Work item
Images within the entries are to be omitted; the remainder must be reproduced exactly.

Object tracking records
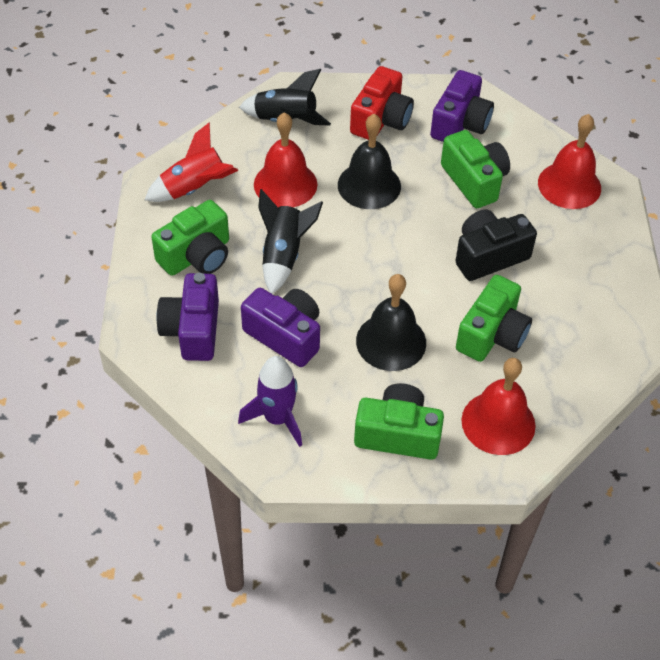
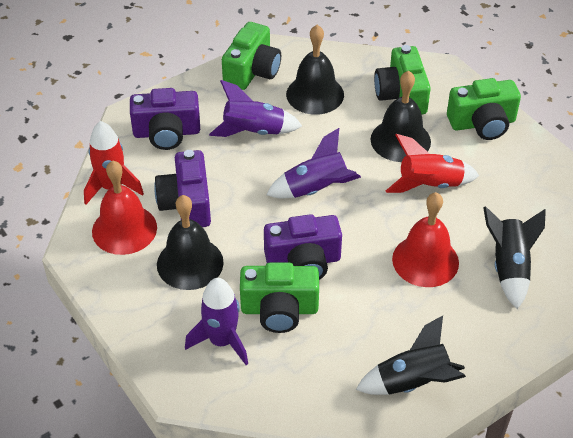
black bell: 2 -> 3
black camera: 1 -> 0
purple rocket: 1 -> 3
red bell: 3 -> 2
red camera: 1 -> 0
red rocket: 1 -> 2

Final answer
black bell: 2 -> 3
black camera: 1 -> 0
purple rocket: 1 -> 3
red bell: 3 -> 2
red camera: 1 -> 0
red rocket: 1 -> 2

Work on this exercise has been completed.